* Begin LISTED RECORDS *

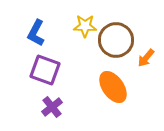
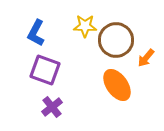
orange ellipse: moved 4 px right, 2 px up
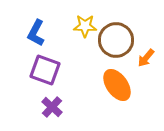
purple cross: rotated 10 degrees counterclockwise
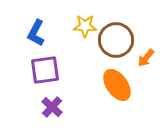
purple square: rotated 28 degrees counterclockwise
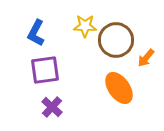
orange ellipse: moved 2 px right, 3 px down
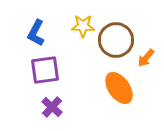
yellow star: moved 2 px left
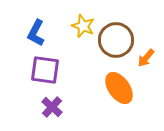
yellow star: rotated 20 degrees clockwise
purple square: rotated 16 degrees clockwise
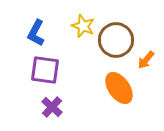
orange arrow: moved 2 px down
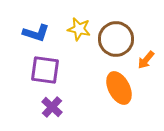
yellow star: moved 4 px left, 3 px down; rotated 10 degrees counterclockwise
blue L-shape: rotated 100 degrees counterclockwise
brown circle: moved 1 px up
orange ellipse: rotated 8 degrees clockwise
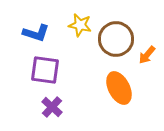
yellow star: moved 1 px right, 4 px up
orange arrow: moved 1 px right, 5 px up
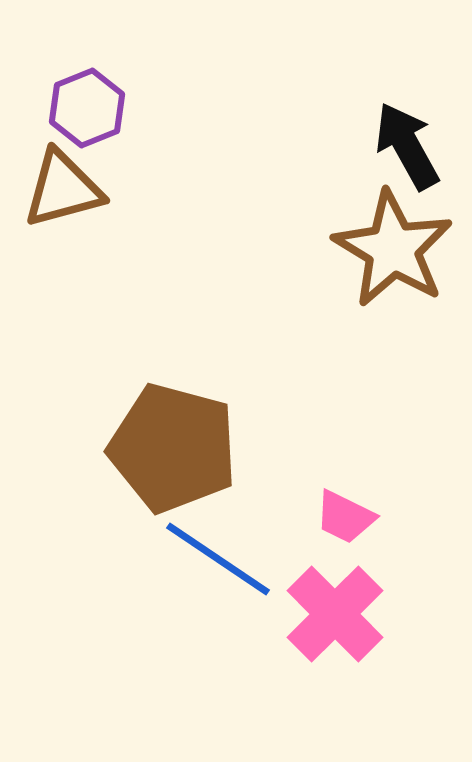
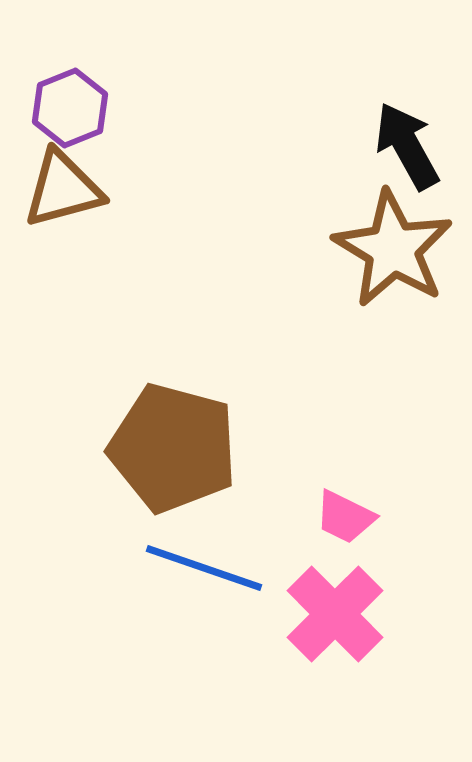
purple hexagon: moved 17 px left
blue line: moved 14 px left, 9 px down; rotated 15 degrees counterclockwise
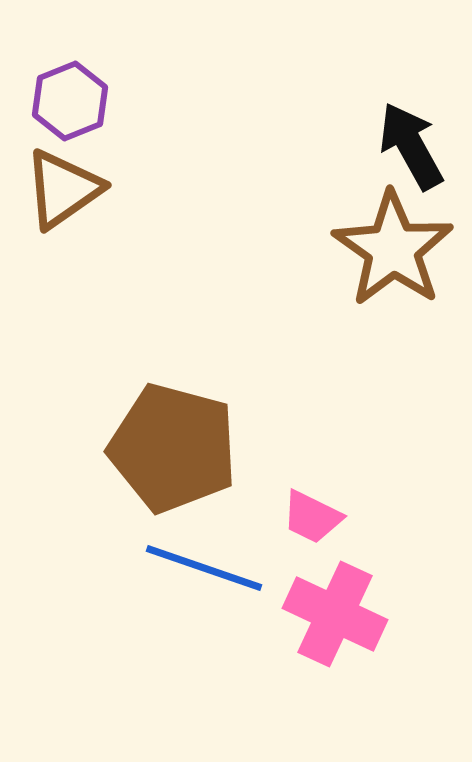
purple hexagon: moved 7 px up
black arrow: moved 4 px right
brown triangle: rotated 20 degrees counterclockwise
brown star: rotated 4 degrees clockwise
pink trapezoid: moved 33 px left
pink cross: rotated 20 degrees counterclockwise
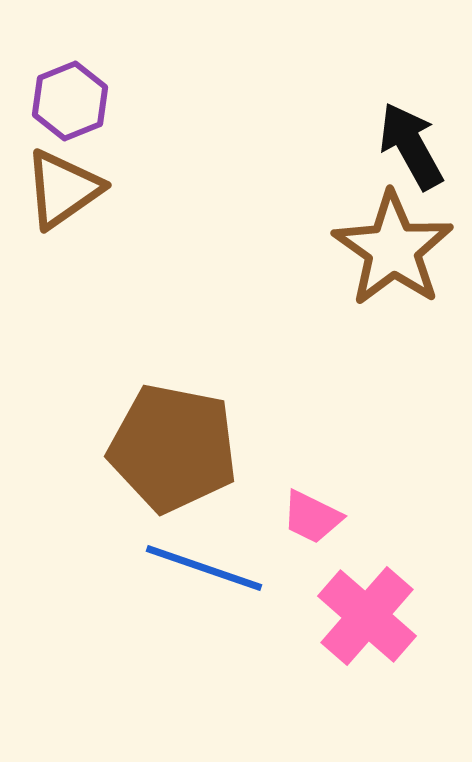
brown pentagon: rotated 4 degrees counterclockwise
pink cross: moved 32 px right, 2 px down; rotated 16 degrees clockwise
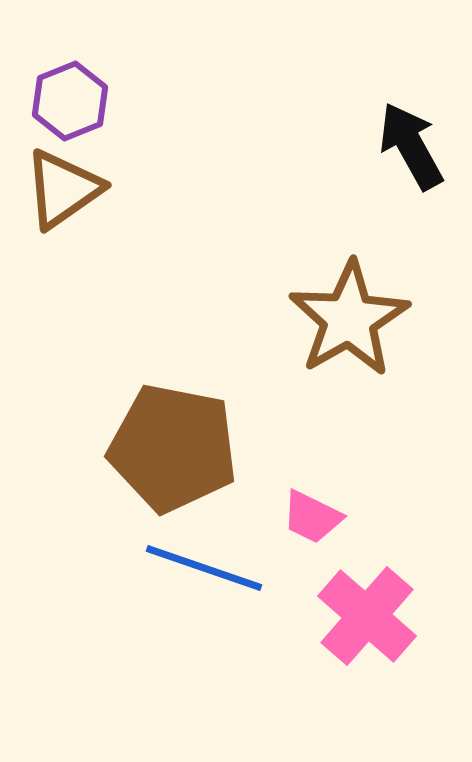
brown star: moved 44 px left, 70 px down; rotated 7 degrees clockwise
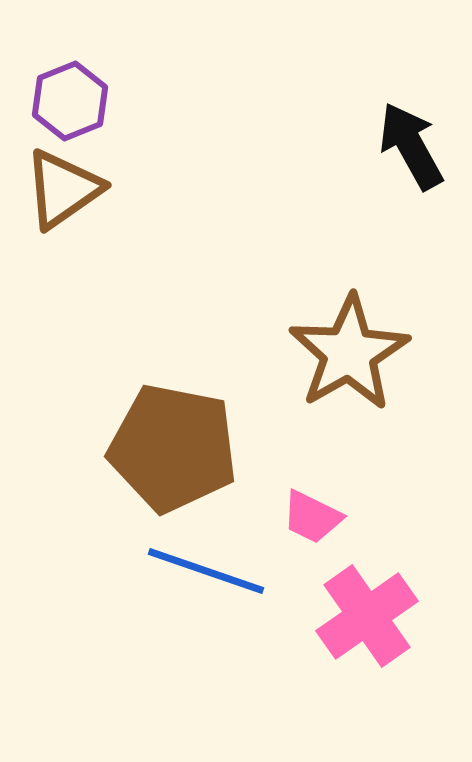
brown star: moved 34 px down
blue line: moved 2 px right, 3 px down
pink cross: rotated 14 degrees clockwise
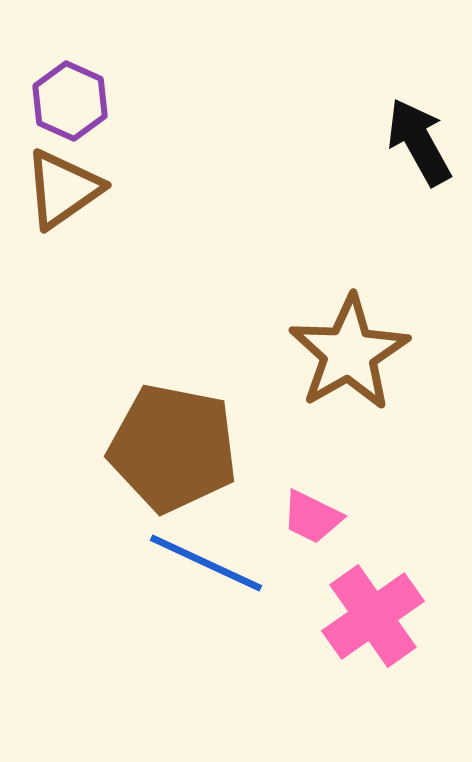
purple hexagon: rotated 14 degrees counterclockwise
black arrow: moved 8 px right, 4 px up
blue line: moved 8 px up; rotated 6 degrees clockwise
pink cross: moved 6 px right
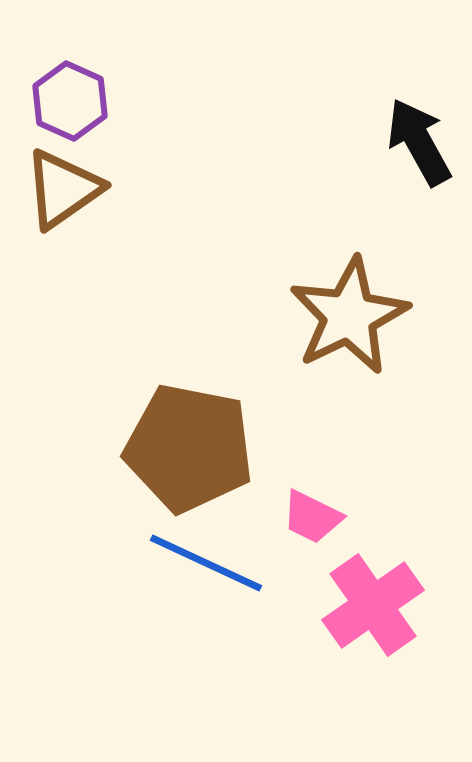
brown star: moved 37 px up; rotated 4 degrees clockwise
brown pentagon: moved 16 px right
pink cross: moved 11 px up
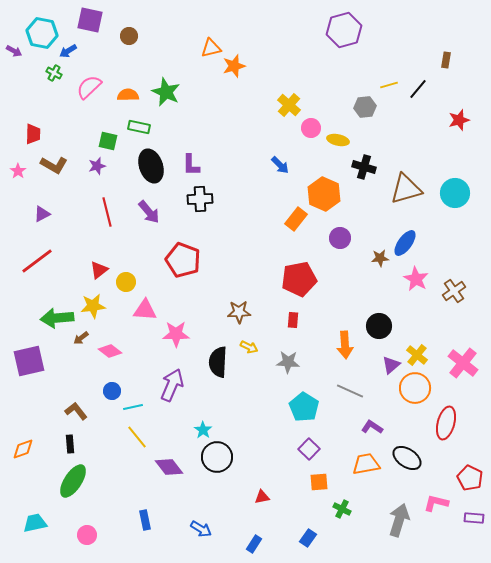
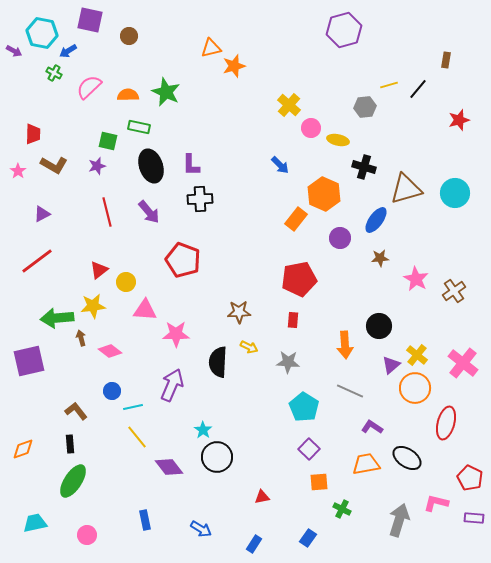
blue ellipse at (405, 243): moved 29 px left, 23 px up
brown arrow at (81, 338): rotated 112 degrees clockwise
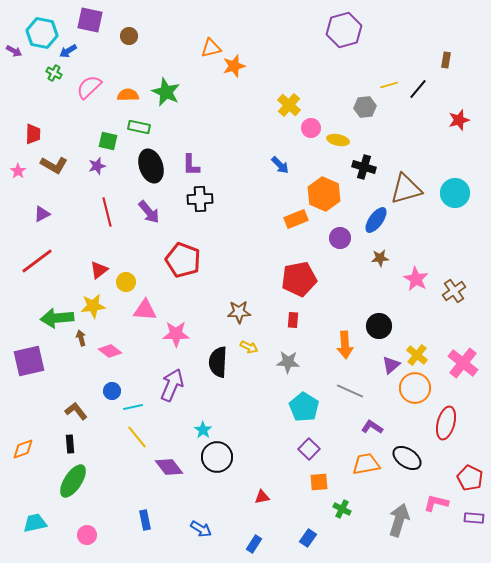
orange rectangle at (296, 219): rotated 30 degrees clockwise
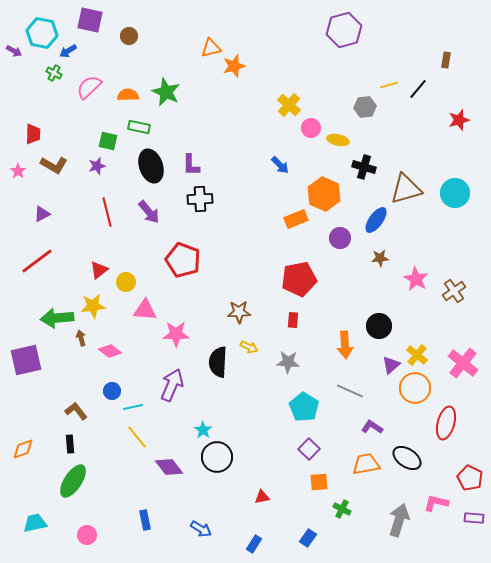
purple square at (29, 361): moved 3 px left, 1 px up
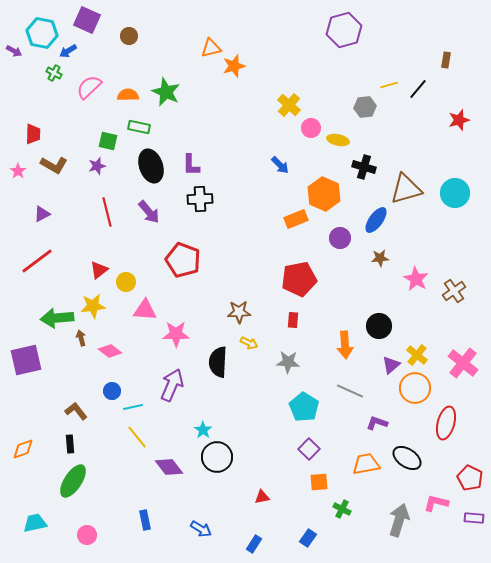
purple square at (90, 20): moved 3 px left; rotated 12 degrees clockwise
yellow arrow at (249, 347): moved 4 px up
purple L-shape at (372, 427): moved 5 px right, 4 px up; rotated 15 degrees counterclockwise
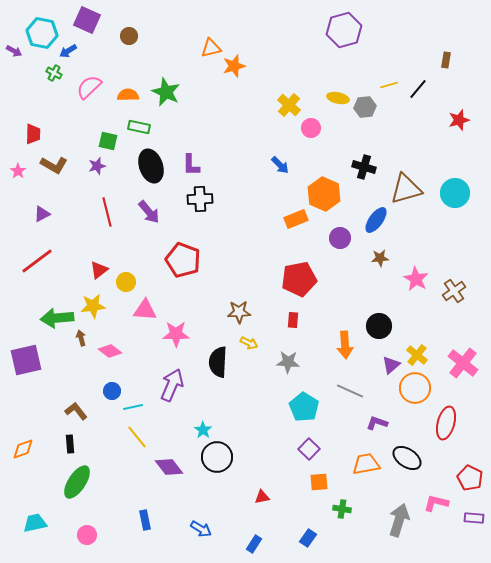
yellow ellipse at (338, 140): moved 42 px up
green ellipse at (73, 481): moved 4 px right, 1 px down
green cross at (342, 509): rotated 18 degrees counterclockwise
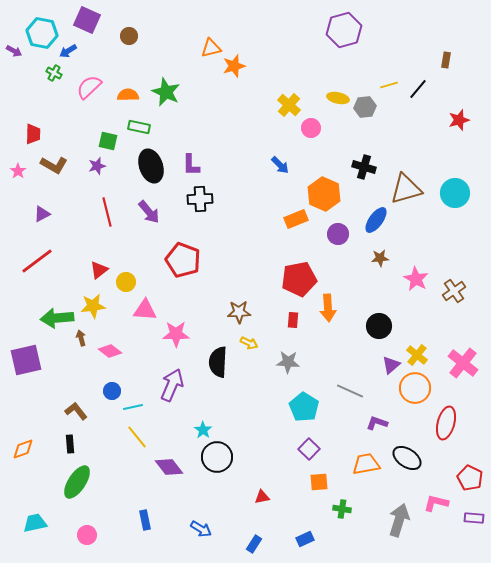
purple circle at (340, 238): moved 2 px left, 4 px up
orange arrow at (345, 345): moved 17 px left, 37 px up
blue rectangle at (308, 538): moved 3 px left, 1 px down; rotated 30 degrees clockwise
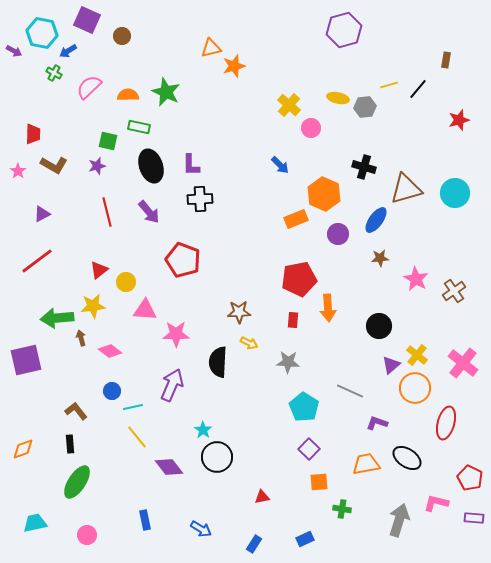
brown circle at (129, 36): moved 7 px left
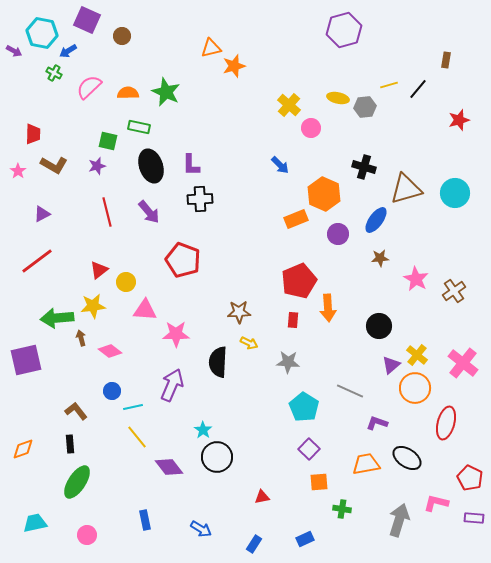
orange semicircle at (128, 95): moved 2 px up
red pentagon at (299, 279): moved 2 px down; rotated 12 degrees counterclockwise
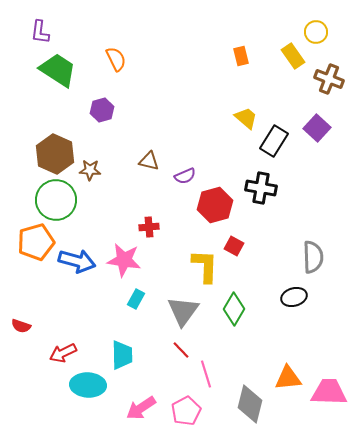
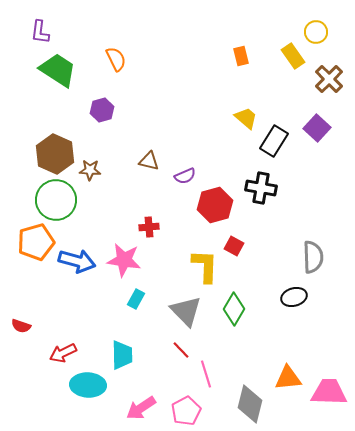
brown cross: rotated 24 degrees clockwise
gray triangle: moved 3 px right; rotated 20 degrees counterclockwise
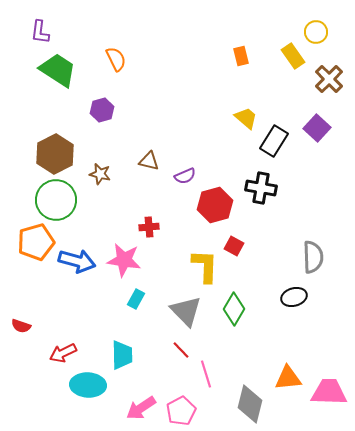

* End LISTED RECORDS *

### PROBLEM TO WORK ON
Express the lines of all the entries above as a single numbered list, skipping blank lines and leaving out the pictures.

### EXERCISE ANSWER
1. orange ellipse: moved 4 px right, 2 px up
2. purple cross: rotated 10 degrees counterclockwise
3. purple square: rotated 28 degrees counterclockwise
4. orange ellipse: moved 2 px right, 3 px down
5. yellow star: moved 2 px left
6. yellow star: rotated 20 degrees clockwise
7. purple square: rotated 16 degrees clockwise
8. orange arrow: moved 2 px down
9. yellow star: moved 4 px left, 3 px down; rotated 10 degrees counterclockwise
10. blue L-shape: rotated 100 degrees counterclockwise
11. brown circle: moved 1 px up
12. orange ellipse: rotated 8 degrees clockwise
13. yellow star: moved 1 px right, 4 px up
14. orange arrow: moved 1 px right, 5 px up
15. purple hexagon: moved 17 px left
16. blue line: moved 14 px left, 9 px down; rotated 15 degrees counterclockwise
17. purple hexagon: moved 7 px up
18. black arrow: moved 4 px right
19. brown triangle: rotated 20 degrees counterclockwise
20. brown star: rotated 4 degrees clockwise
21. pink trapezoid: moved 33 px left
22. pink cross: rotated 20 degrees counterclockwise
23. brown pentagon: rotated 4 degrees counterclockwise
24. pink cross: moved 32 px right, 2 px down; rotated 16 degrees clockwise
25. brown star: moved 44 px left, 70 px down; rotated 7 degrees clockwise
26. brown star: moved 34 px down
27. blue line: moved 2 px right, 3 px down
28. pink cross: rotated 14 degrees clockwise
29. purple hexagon: rotated 14 degrees counterclockwise
30. black arrow: moved 8 px right, 4 px up
31. blue line: moved 8 px up; rotated 6 degrees clockwise
32. pink cross: moved 6 px right
33. brown star: moved 37 px up; rotated 4 degrees clockwise
34. brown pentagon: moved 16 px right
35. pink cross: moved 11 px up
36. blue ellipse at (405, 243): moved 29 px left, 23 px up
37. brown arrow at (81, 338): rotated 112 degrees clockwise
38. orange rectangle at (296, 219): rotated 30 degrees clockwise
39. purple square at (29, 361): moved 3 px left, 1 px up
40. purple square at (90, 20): moved 3 px left; rotated 12 degrees clockwise
41. yellow arrow at (249, 347): moved 4 px up
42. purple L-shape at (372, 427): moved 5 px right, 4 px up; rotated 15 degrees counterclockwise
43. yellow ellipse at (338, 140): moved 42 px up
44. green ellipse at (73, 481): moved 4 px right, 1 px down
45. green cross at (342, 509): rotated 18 degrees counterclockwise
46. purple circle at (340, 238): moved 2 px left, 4 px up
47. orange arrow at (345, 345): moved 17 px left, 37 px up
48. blue rectangle at (308, 538): moved 3 px left, 1 px down; rotated 30 degrees clockwise
49. brown circle at (129, 36): moved 7 px left
50. orange semicircle at (128, 95): moved 2 px up
51. red pentagon at (299, 279): moved 2 px down; rotated 12 degrees counterclockwise
52. brown cross: rotated 24 degrees clockwise
53. gray triangle: moved 3 px right; rotated 20 degrees counterclockwise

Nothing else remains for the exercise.